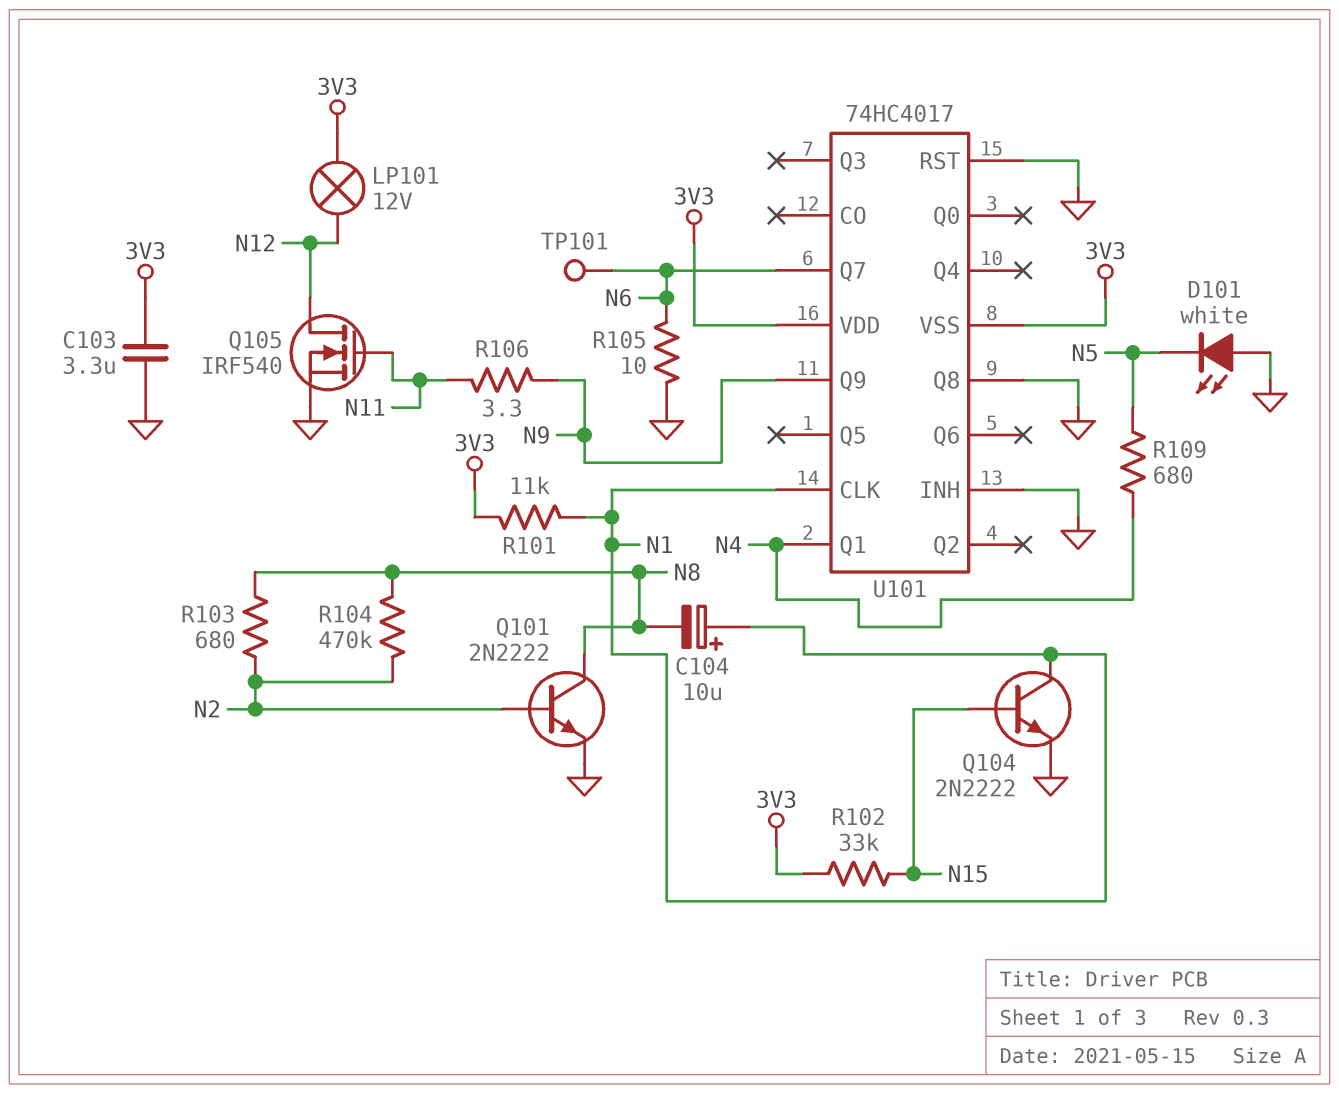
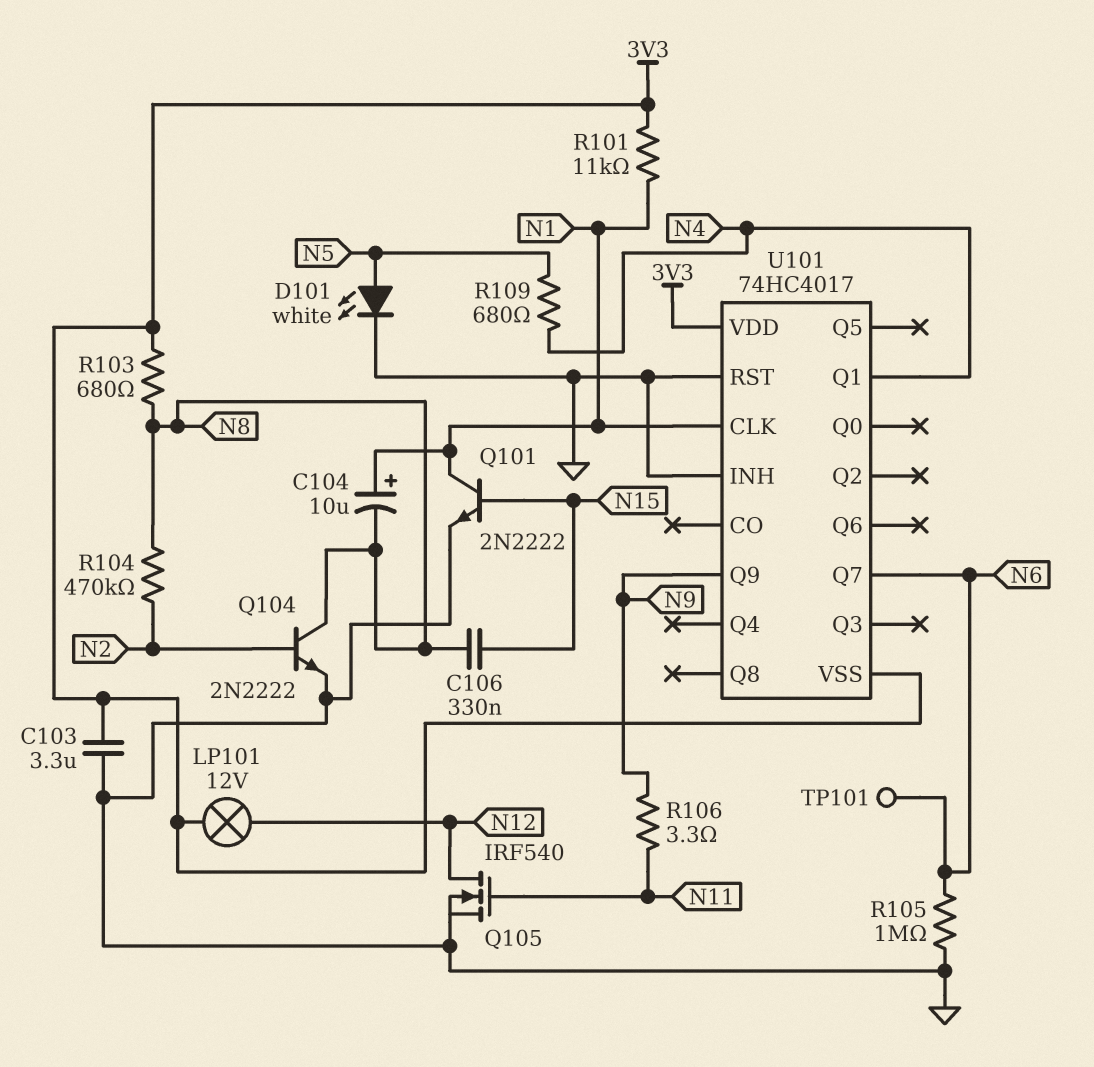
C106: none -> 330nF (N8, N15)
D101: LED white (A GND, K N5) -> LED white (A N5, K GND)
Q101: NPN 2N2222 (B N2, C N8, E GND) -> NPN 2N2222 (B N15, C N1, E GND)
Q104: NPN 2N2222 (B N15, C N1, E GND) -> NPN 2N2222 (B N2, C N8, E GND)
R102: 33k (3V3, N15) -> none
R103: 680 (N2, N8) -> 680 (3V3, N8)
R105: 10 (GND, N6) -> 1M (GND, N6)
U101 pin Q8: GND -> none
* * * * * * * * *
Exercise description = Exact copies of the entries above are needed, with every picture removed.

Solution for this exercise =
C106: none -> 330nF (N8, N15)
D101: LED white (A GND, K N5) -> LED white (A N5, K GND)
Q101: NPN 2N2222 (B N2, C N8, E GND) -> NPN 2N2222 (B N15, C N1, E GND)
Q104: NPN 2N2222 (B N15, C N1, E GND) -> NPN 2N2222 (B N2, C N8, E GND)
R102: 33k (3V3, N15) -> none
R103: 680 (N2, N8) -> 680 (3V3, N8)
R105: 10 (GND, N6) -> 1M (GND, N6)
U101 pin Q8: GND -> none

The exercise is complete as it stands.